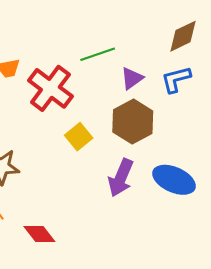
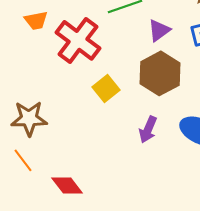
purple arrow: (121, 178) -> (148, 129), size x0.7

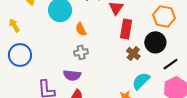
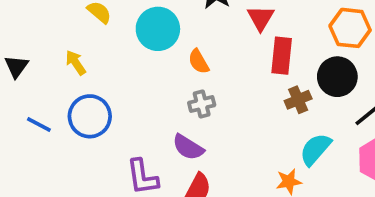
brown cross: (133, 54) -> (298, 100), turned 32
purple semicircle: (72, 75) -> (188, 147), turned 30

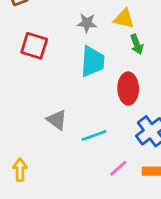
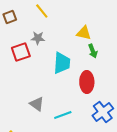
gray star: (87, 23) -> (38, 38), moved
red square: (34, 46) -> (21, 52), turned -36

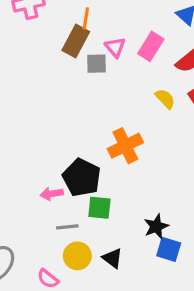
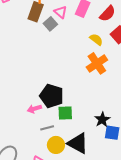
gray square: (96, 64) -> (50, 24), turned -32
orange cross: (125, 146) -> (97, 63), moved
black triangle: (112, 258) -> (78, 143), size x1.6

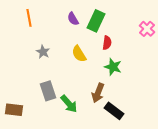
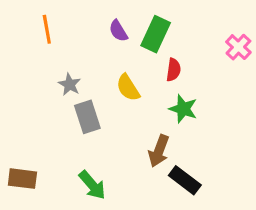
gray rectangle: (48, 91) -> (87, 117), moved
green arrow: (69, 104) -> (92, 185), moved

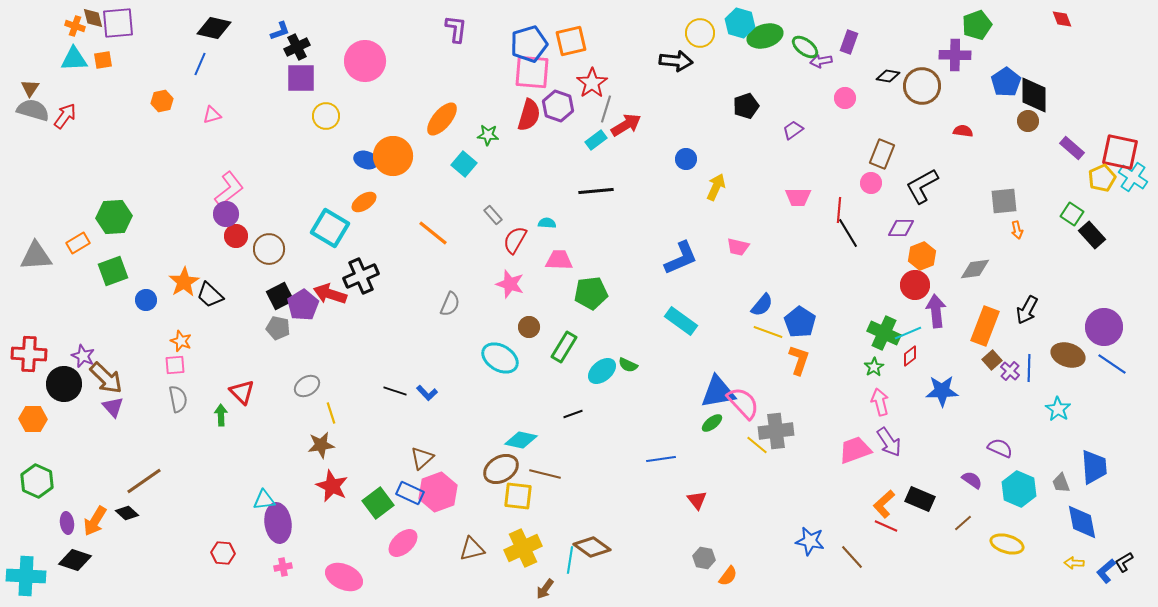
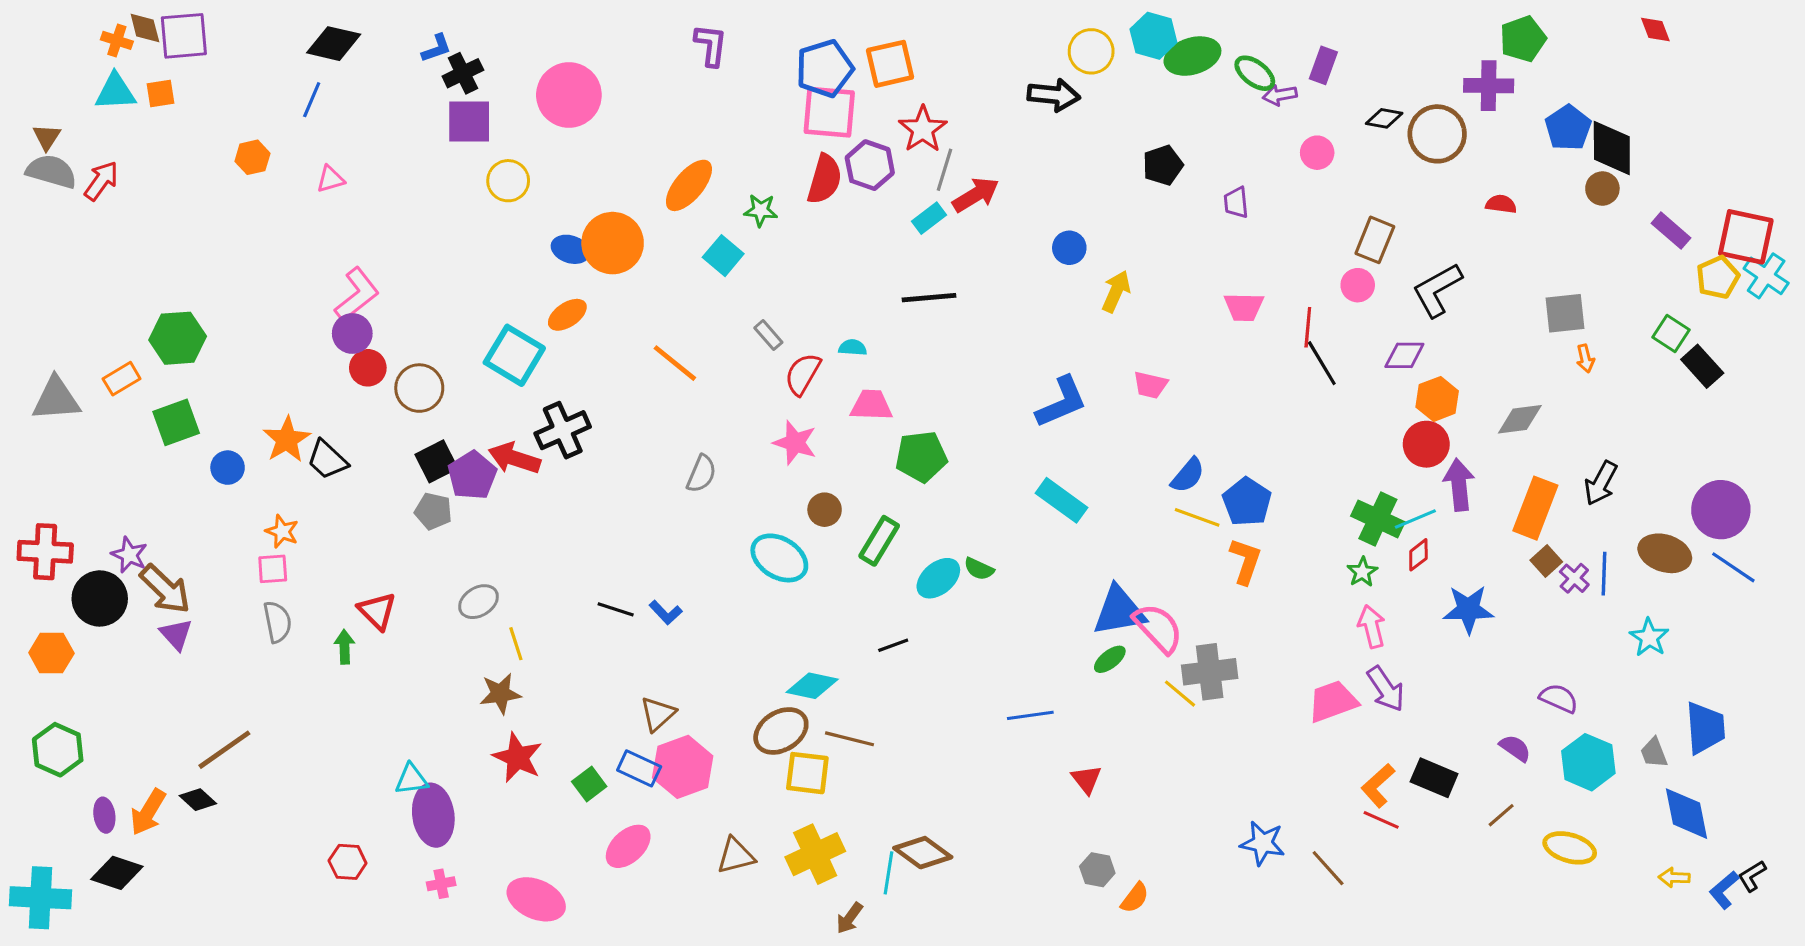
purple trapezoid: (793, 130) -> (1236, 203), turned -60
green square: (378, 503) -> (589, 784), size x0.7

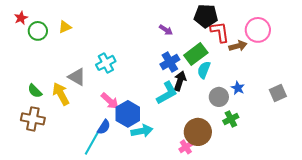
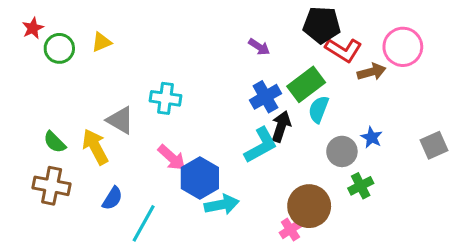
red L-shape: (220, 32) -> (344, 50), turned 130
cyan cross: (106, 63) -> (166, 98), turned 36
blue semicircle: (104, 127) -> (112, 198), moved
------------------------
:: What is required ::
Your task is to print exactly the lines from the one containing "gray square: (96, 64) -> (50, 24), turned -32" through the final line of the records above, with no pictures and nothing more.

:: Solution to this exercise ::
gray square: (96, 64) -> (50, 24), turned -32
orange cross: (125, 146) -> (97, 63), moved
black triangle: (112, 258) -> (78, 143), size x1.6

gray rectangle: (48, 91) -> (87, 117), moved
green arrow: (69, 104) -> (92, 185), moved

purple trapezoid: (793, 130) -> (1236, 203), turned -60
green square: (378, 503) -> (589, 784), size x0.7

red L-shape: (220, 32) -> (344, 50), turned 130
cyan cross: (106, 63) -> (166, 98), turned 36
blue semicircle: (104, 127) -> (112, 198), moved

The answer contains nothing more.